ASSIGNMENT
Without the pictures, print the lines from the one holding "none -> blue brick G5 level 1" through the last line below, both included, exactly as they stand.

Spatial reasoning data
========

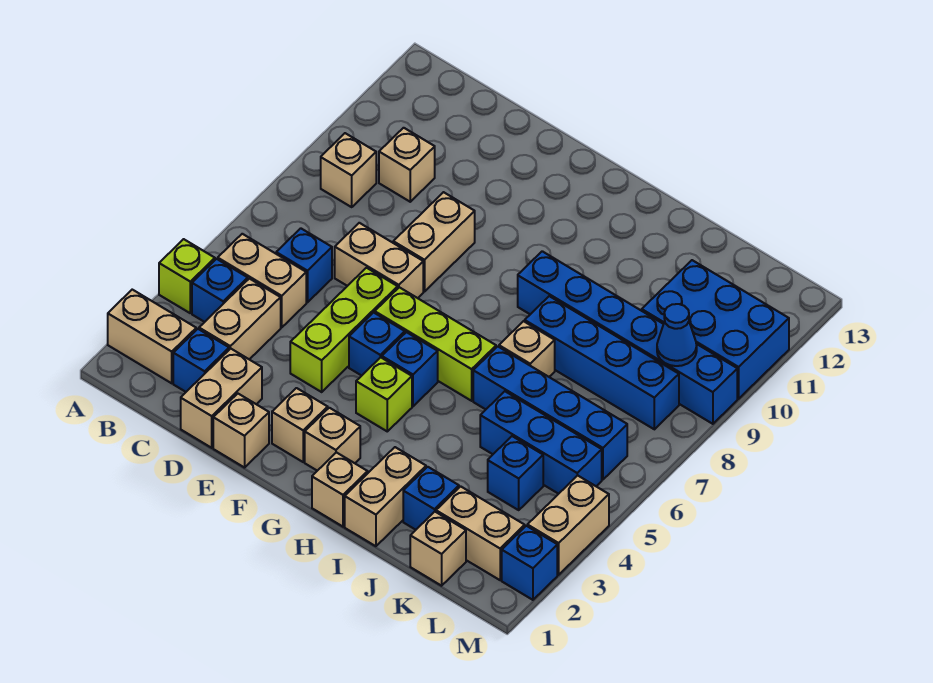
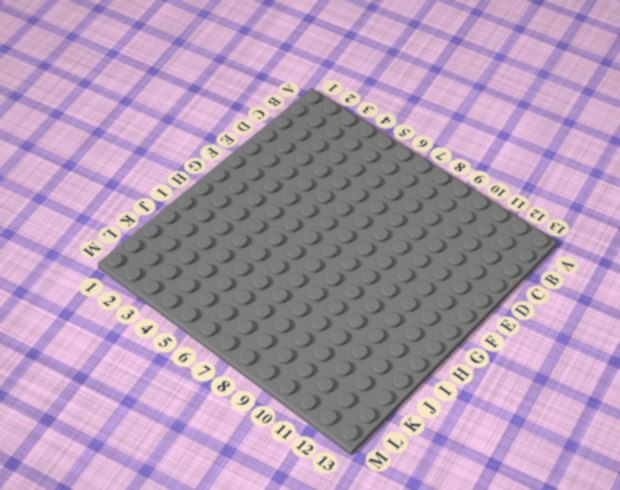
none -> tan brick A2:B2 level 1
none -> lime brick A4 level 1
none -> blue brick B4 level 1
none -> tan brick B5:C5 level 1

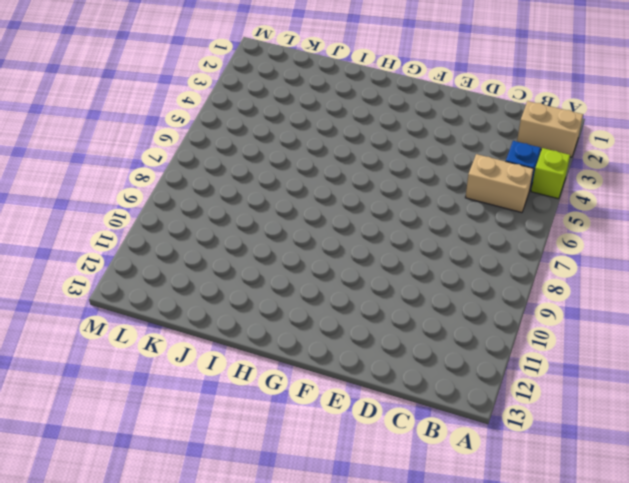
none -> tan brick B9 level 1
none -> blue brick C2 level 1
none -> tan brick C3:C4 level 1
none -> blue brick C6 level 1

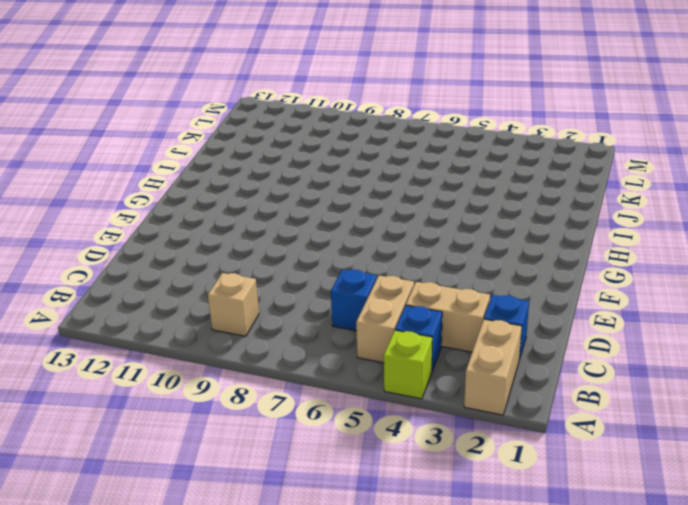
none -> tan brick C10 level 1
none -> tan brick D1:D2 level 1
none -> tan brick D7:E7 level 1
none -> tan brick E1 level 1

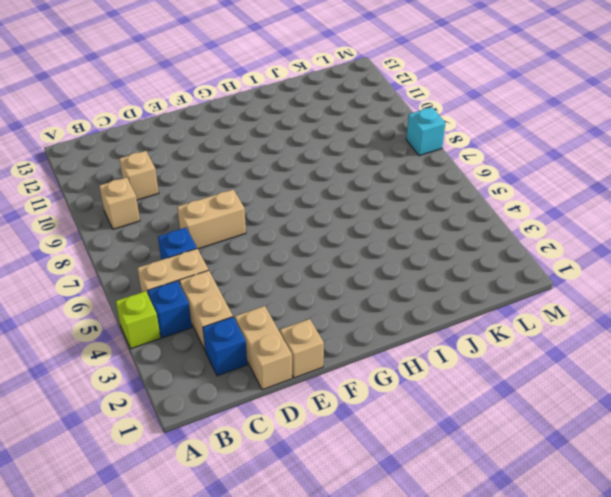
cyan brick M8 level 1 -> none
none -> tan brick A2:B2 level 1
none -> lime brick E4:E6 level 1
none -> tan brick E8:E9 level 1
none -> tan brick F2 level 1

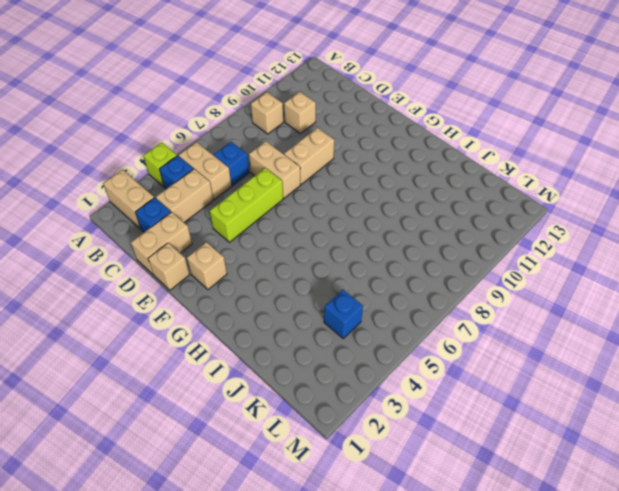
none -> blue brick F5 level 1
none -> lime brick F6:H6 level 1
none -> tan brick G2 level 1
none -> lime brick G4 level 1

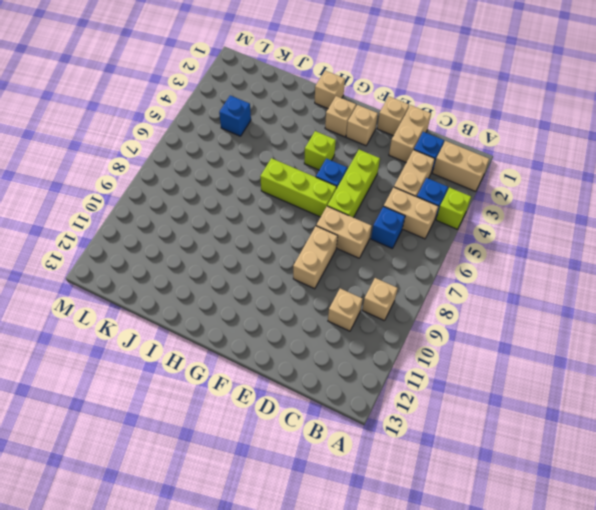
none -> blue brick G5 level 1
none -> blue brick H9:M9 level 1
none -> tan brick I1:I2 level 1
none -> blue brick I6:L6 level 1

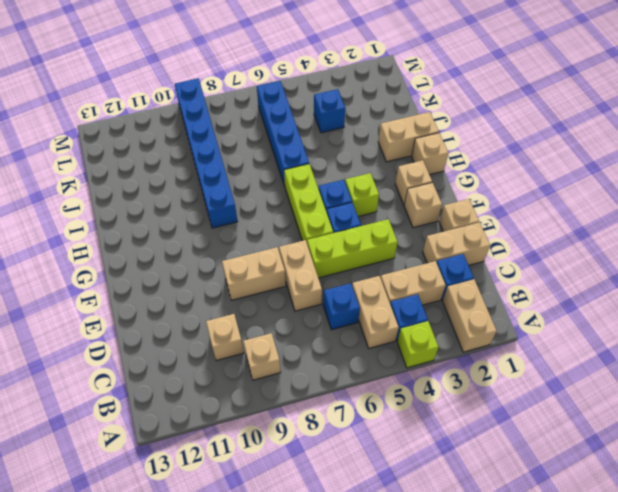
none -> tan brick I7 level 1
none -> blue brick I8:L8 level 1
none -> blue brick J2 level 1
none -> blue brick J5:L5 level 1

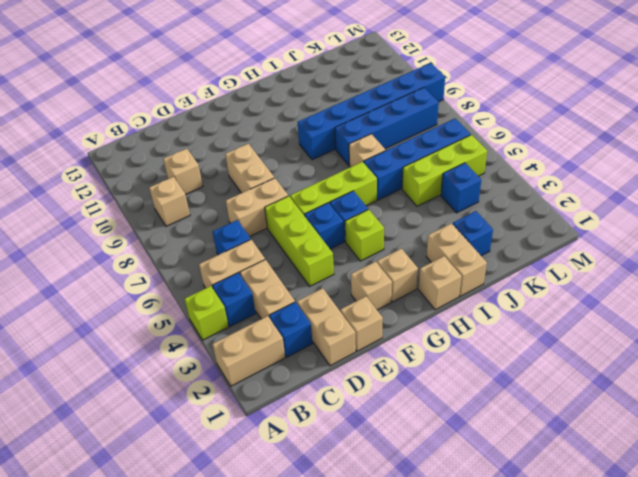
lime brick J5:L5 level 1 -> blue brick J5:L5 level 1
none -> tan brick K1 level 1
none -> tan brick K2:L2 level 1
none -> blue brick K10:M11 level 1
none -> blue brick M2 level 1

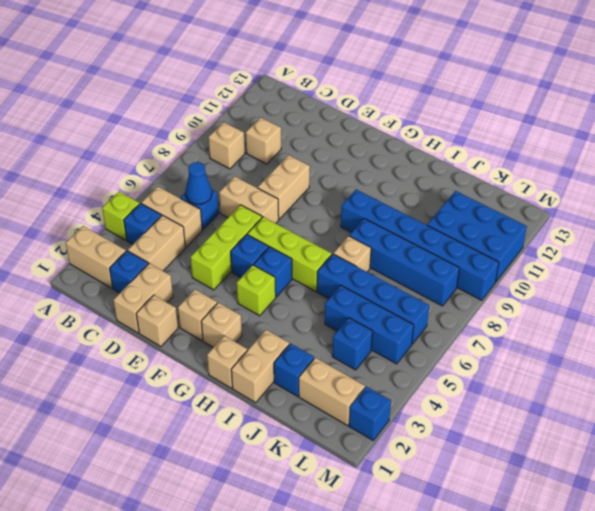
blue cone C6 level 2 -> blue cone L9 level 2
none -> tan brick K1 level 1
none -> tan brick M3:M4 level 1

========

WRITTEN RESPONSE
none -> blue brick G5 level 1
none -> blue brick H9:M9 level 1
none -> tan brick I1:I2 level 1
none -> blue brick I6:L6 level 1

none -> tan brick I7 level 1
none -> blue brick I8:L8 level 1
none -> blue brick J2 level 1
none -> blue brick J5:L5 level 1

lime brick J5:L5 level 1 -> blue brick J5:L5 level 1
none -> tan brick K1 level 1
none -> tan brick K2:L2 level 1
none -> blue brick K10:M11 level 1
none -> blue brick M2 level 1

blue cone C6 level 2 -> blue cone L9 level 2
none -> tan brick K1 level 1
none -> tan brick M3:M4 level 1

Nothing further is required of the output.